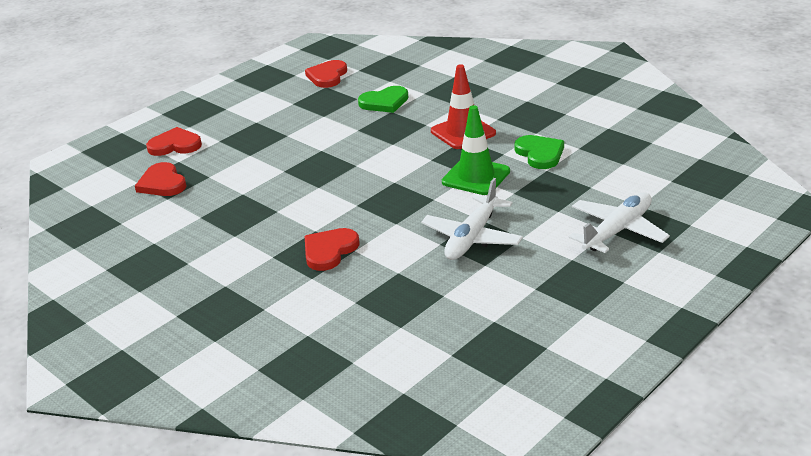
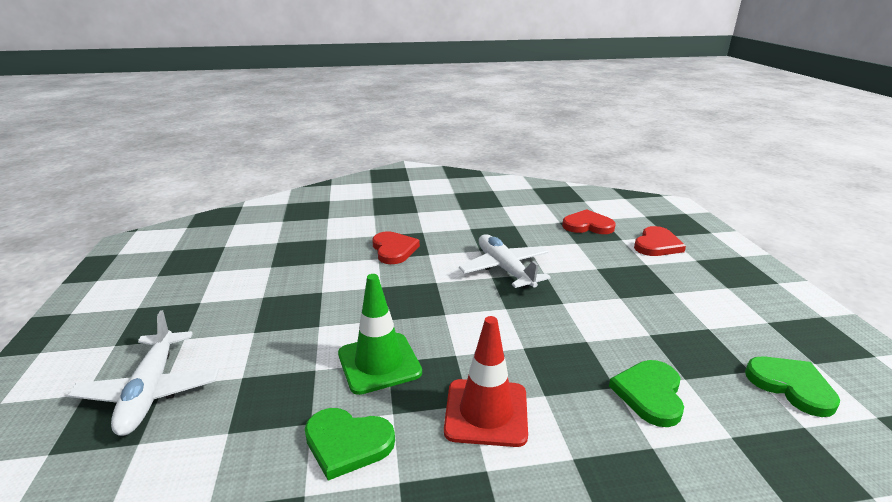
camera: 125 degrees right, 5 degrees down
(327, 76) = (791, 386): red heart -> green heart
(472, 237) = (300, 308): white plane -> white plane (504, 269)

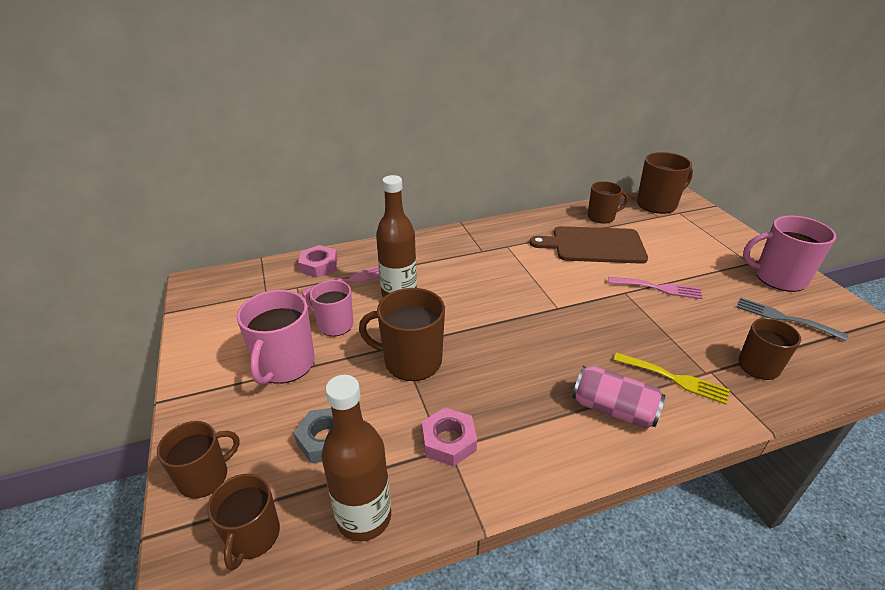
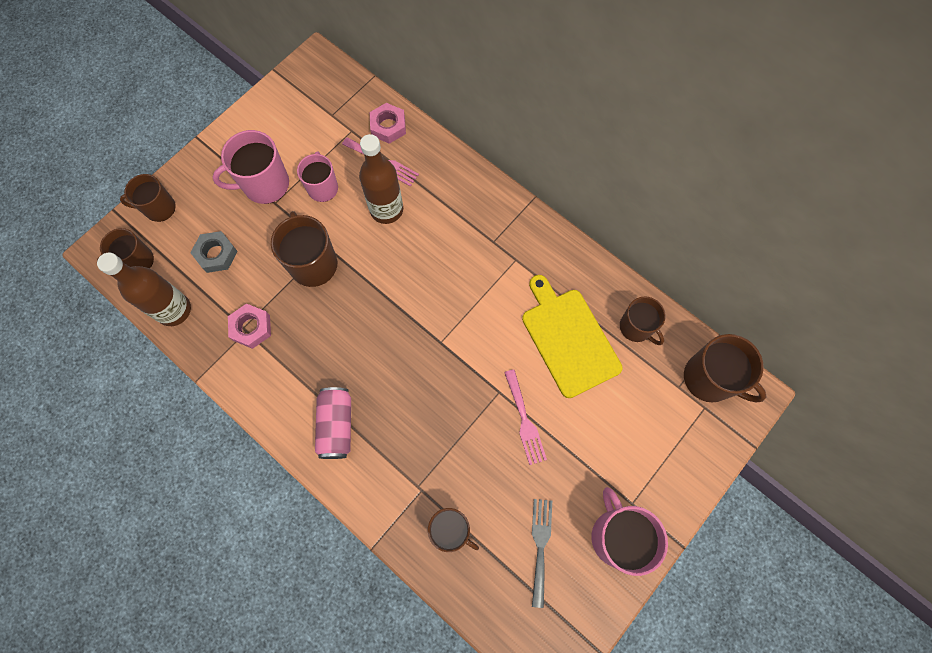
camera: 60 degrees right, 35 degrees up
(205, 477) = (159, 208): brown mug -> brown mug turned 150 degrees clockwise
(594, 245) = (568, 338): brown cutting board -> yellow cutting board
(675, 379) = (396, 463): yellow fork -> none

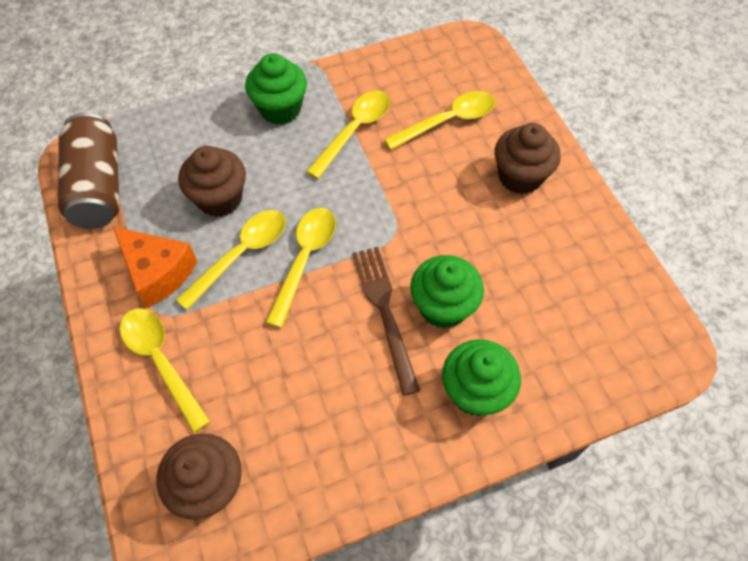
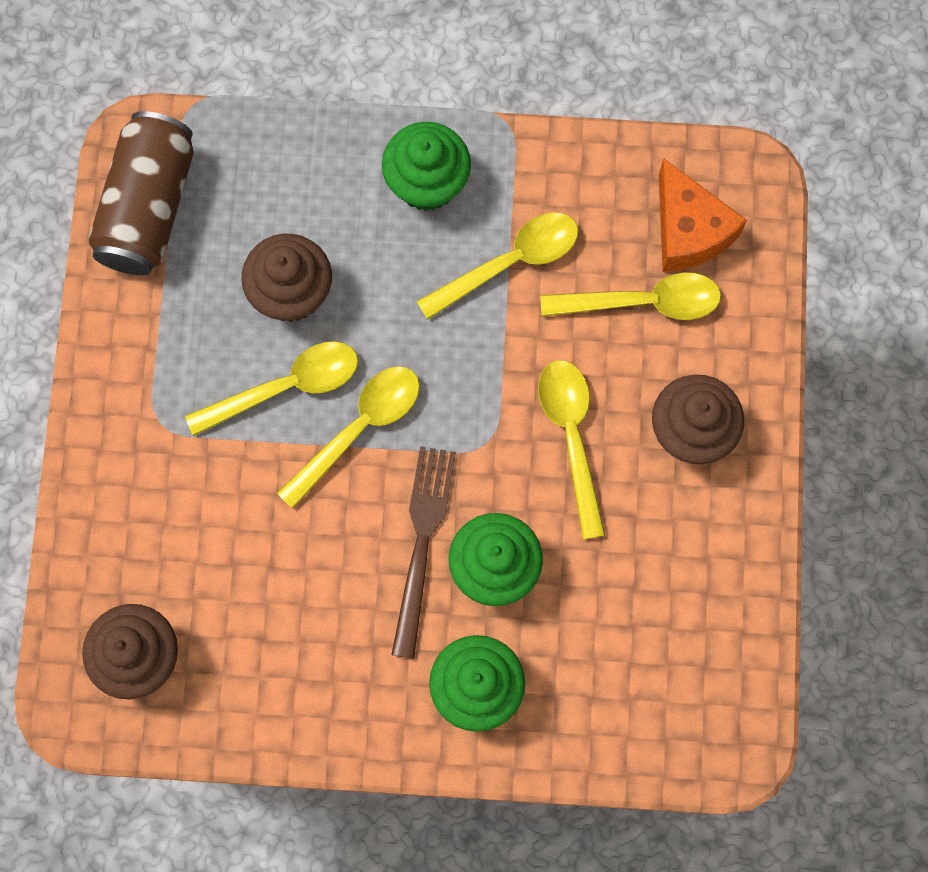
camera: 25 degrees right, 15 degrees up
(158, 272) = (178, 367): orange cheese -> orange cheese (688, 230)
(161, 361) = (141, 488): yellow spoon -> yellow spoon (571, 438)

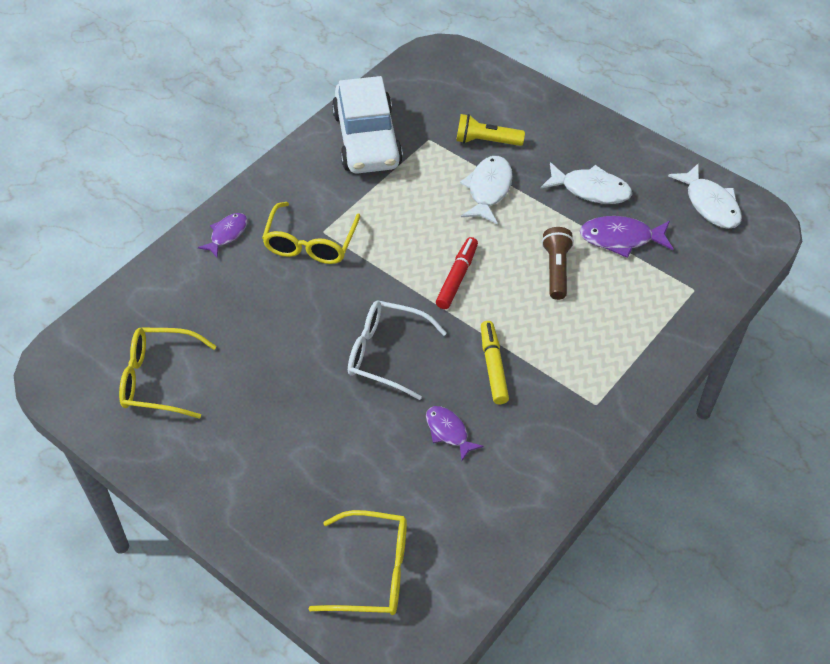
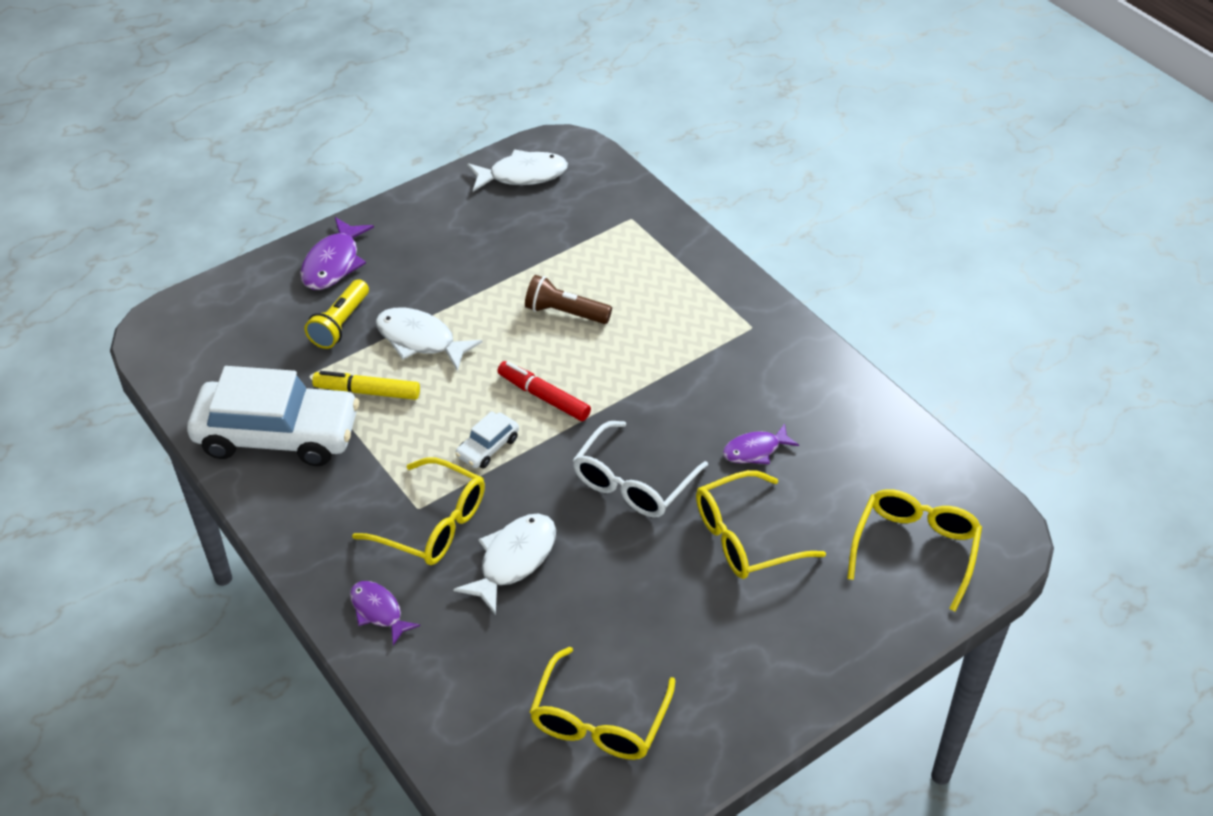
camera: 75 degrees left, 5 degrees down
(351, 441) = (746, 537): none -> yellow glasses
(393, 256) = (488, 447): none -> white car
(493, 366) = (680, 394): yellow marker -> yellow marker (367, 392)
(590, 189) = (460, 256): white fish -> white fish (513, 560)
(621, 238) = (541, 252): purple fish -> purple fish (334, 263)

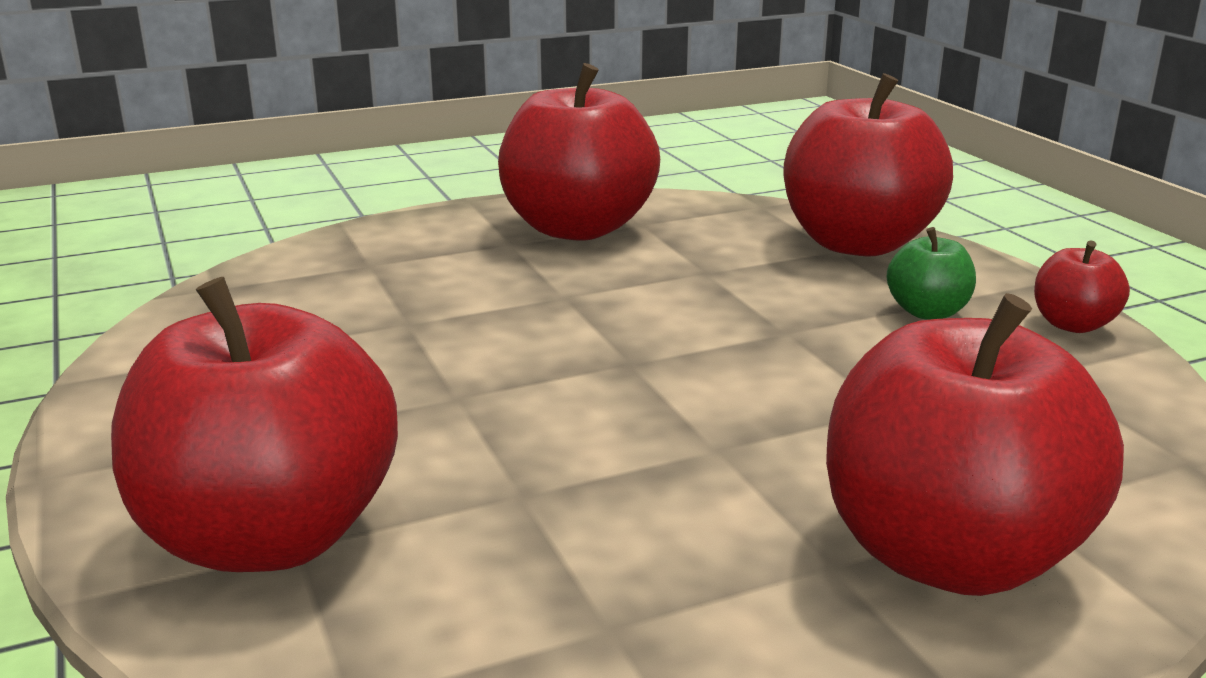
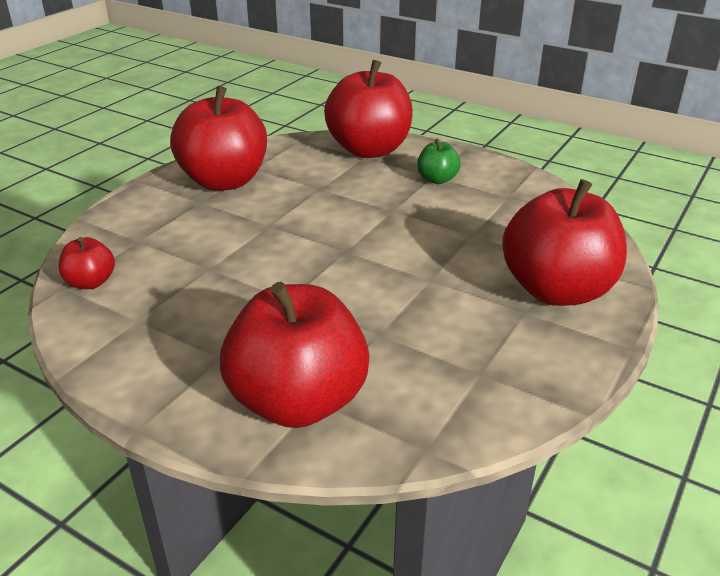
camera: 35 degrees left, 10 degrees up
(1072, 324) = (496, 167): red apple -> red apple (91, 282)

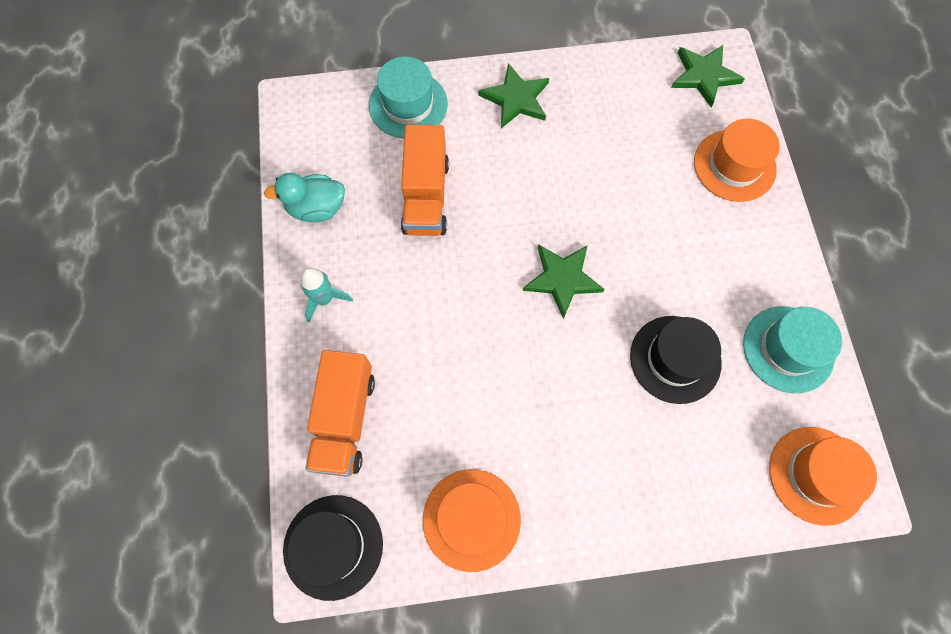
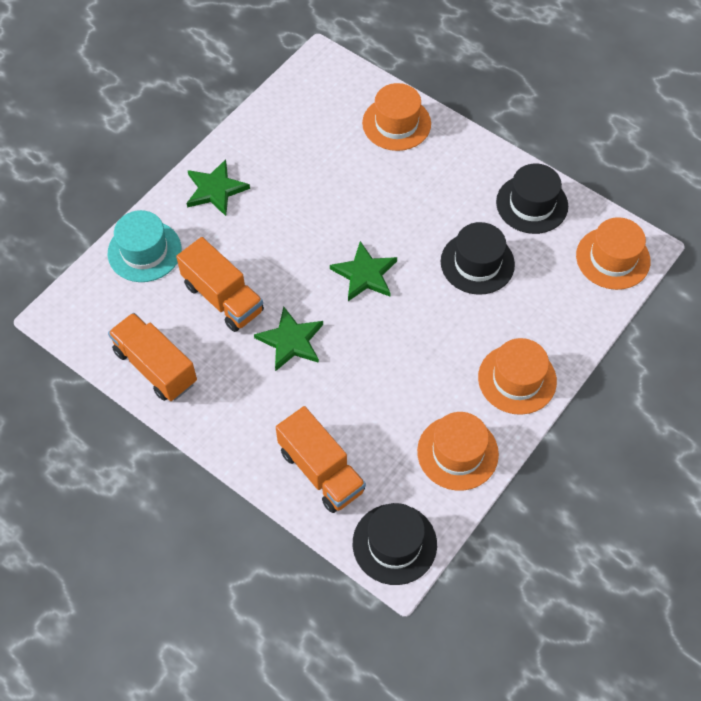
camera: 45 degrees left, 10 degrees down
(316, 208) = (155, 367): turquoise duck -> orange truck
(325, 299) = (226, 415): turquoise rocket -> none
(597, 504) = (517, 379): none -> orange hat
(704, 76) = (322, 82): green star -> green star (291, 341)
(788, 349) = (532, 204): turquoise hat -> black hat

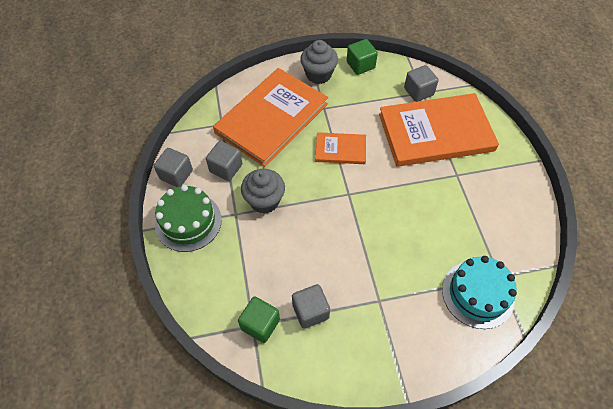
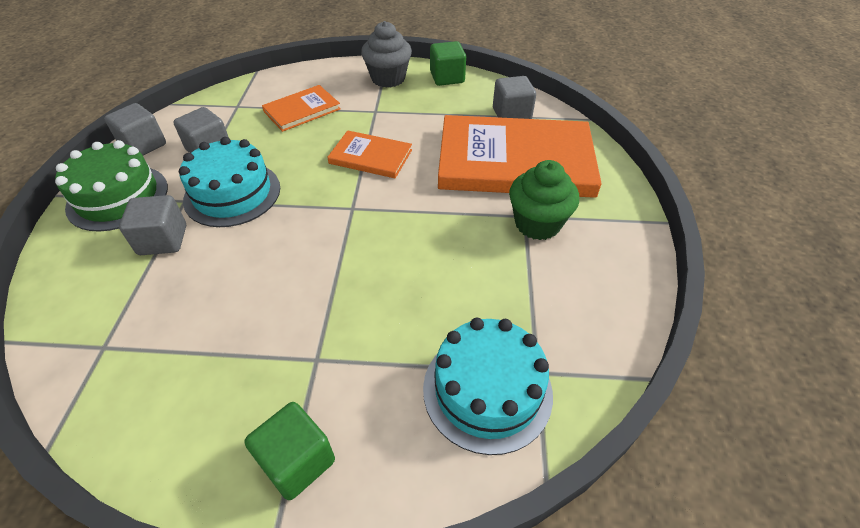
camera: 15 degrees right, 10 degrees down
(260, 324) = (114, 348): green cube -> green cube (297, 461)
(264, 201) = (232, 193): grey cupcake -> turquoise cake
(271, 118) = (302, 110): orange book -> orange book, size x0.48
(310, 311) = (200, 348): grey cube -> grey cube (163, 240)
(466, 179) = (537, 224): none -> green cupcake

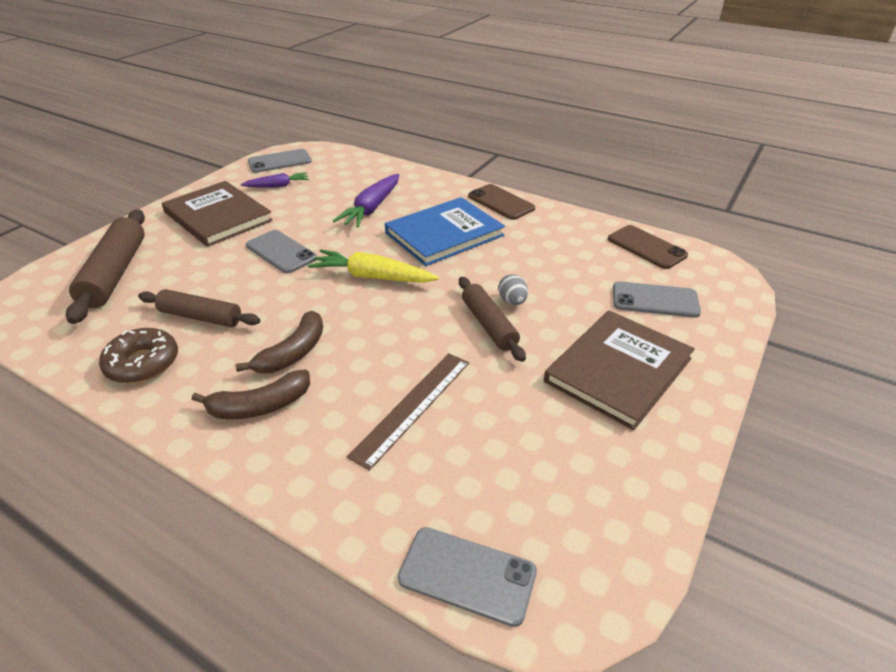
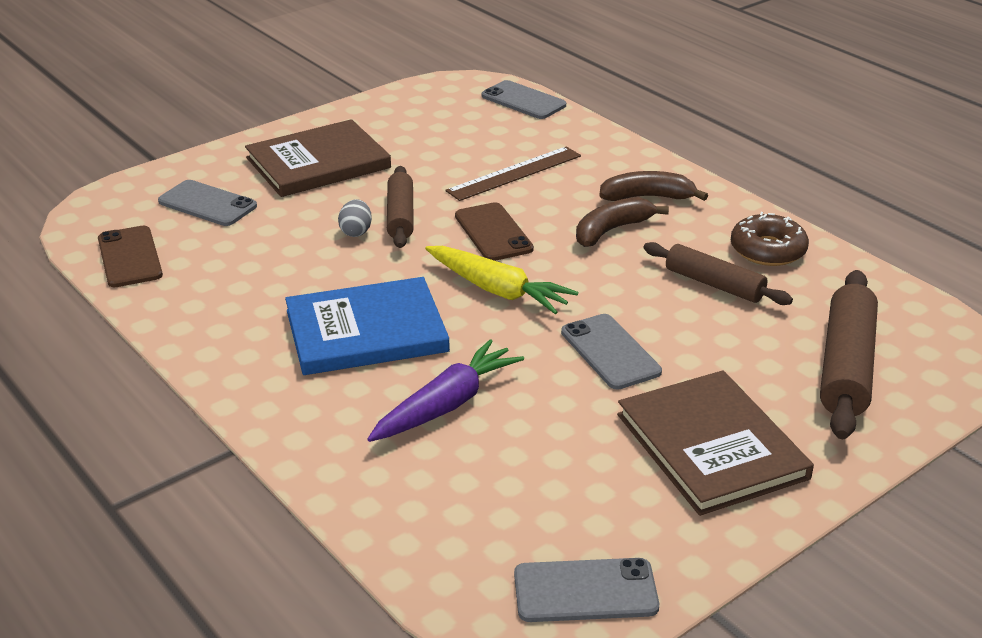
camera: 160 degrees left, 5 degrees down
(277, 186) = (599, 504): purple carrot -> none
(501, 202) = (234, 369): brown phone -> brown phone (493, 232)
==========
◆ What to work on
If a line of the records above holds the word "left", show it.

◆ Solution below
camera: 75 degrees left, 5 degrees down
camera: 35 degrees left, 10 degrees up
camera: 45 degrees left, 10 degrees down
camera: 160 degrees left, 5 degrees down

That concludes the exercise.